** THE RECORDS follows **
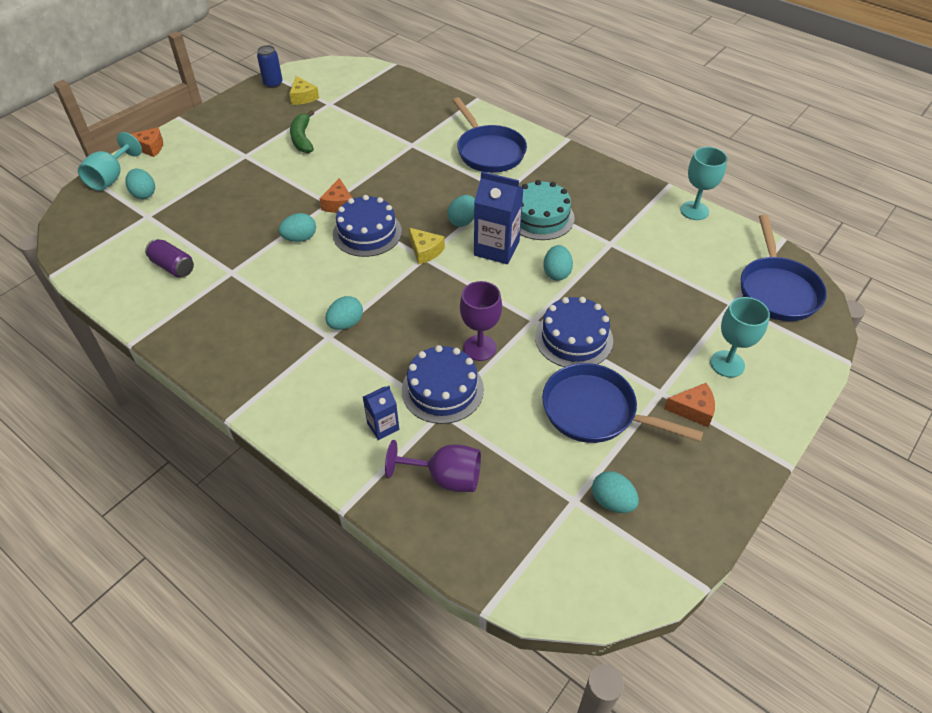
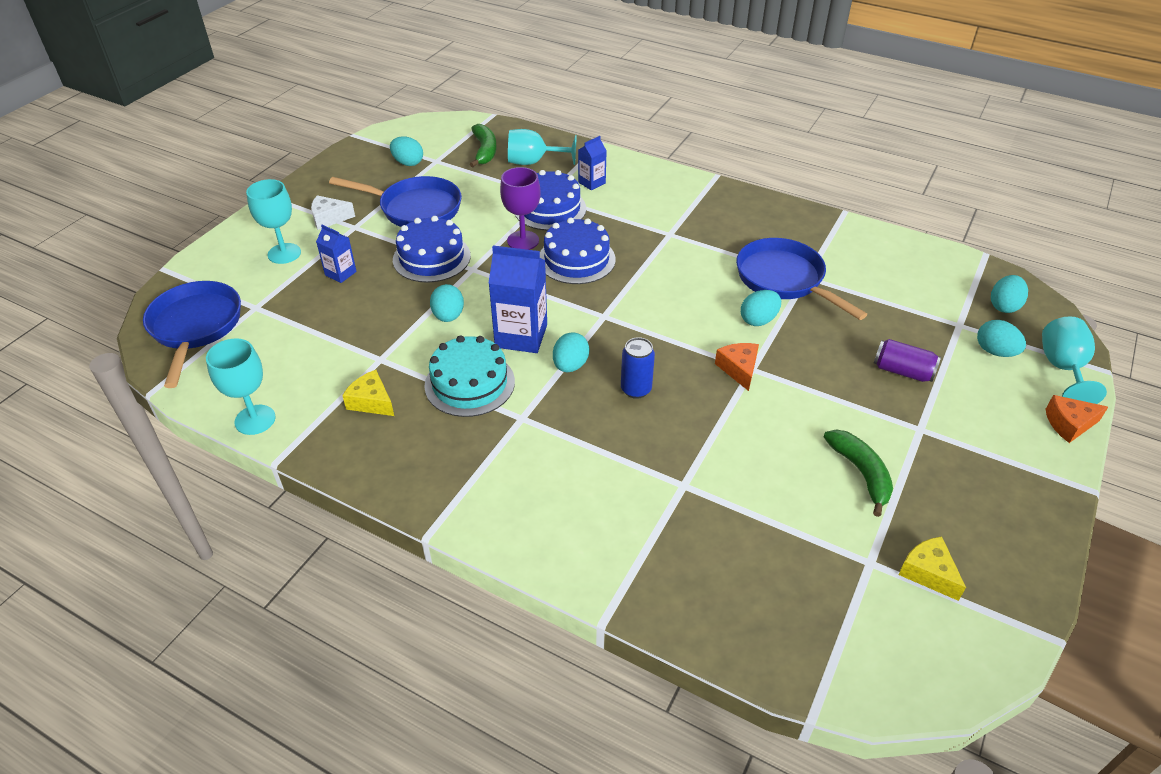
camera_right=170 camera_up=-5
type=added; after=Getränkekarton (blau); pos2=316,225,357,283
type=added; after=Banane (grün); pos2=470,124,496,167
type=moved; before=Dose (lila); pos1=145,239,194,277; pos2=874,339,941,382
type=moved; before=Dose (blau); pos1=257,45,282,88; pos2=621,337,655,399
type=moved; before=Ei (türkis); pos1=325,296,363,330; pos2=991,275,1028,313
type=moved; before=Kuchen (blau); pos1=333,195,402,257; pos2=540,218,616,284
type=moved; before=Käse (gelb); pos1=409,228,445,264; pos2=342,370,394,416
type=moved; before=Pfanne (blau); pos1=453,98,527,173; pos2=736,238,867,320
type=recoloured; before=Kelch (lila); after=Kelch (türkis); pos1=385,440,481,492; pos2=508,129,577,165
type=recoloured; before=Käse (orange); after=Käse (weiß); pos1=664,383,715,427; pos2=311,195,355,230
** End of THE RECORDS **
#### [ASSIGNMENT]
Your reply should hold every line above exactly as written and none of the pictures.

#### [REPLY]
camera_right=170 camera_up=-5
type=added; after=Getränkekarton (blau); pos2=316,225,357,283
type=added; after=Banane (grün); pos2=470,124,496,167
type=moved; before=Dose (lila); pos1=145,239,194,277; pos2=874,339,941,382
type=moved; before=Dose (blau); pos1=257,45,282,88; pos2=621,337,655,399
type=moved; before=Ei (türkis); pos1=325,296,363,330; pos2=991,275,1028,313
type=moved; before=Kuchen (blau); pos1=333,195,402,257; pos2=540,218,616,284
type=moved; before=Käse (gelb); pos1=409,228,445,264; pos2=342,370,394,416
type=moved; before=Pfanne (blau); pos1=453,98,527,173; pos2=736,238,867,320
type=recoloured; before=Kelch (lila); after=Kelch (türkis); pos1=385,440,481,492; pos2=508,129,577,165
type=recoloured; before=Käse (orange); after=Käse (weiß); pos1=664,383,715,427; pos2=311,195,355,230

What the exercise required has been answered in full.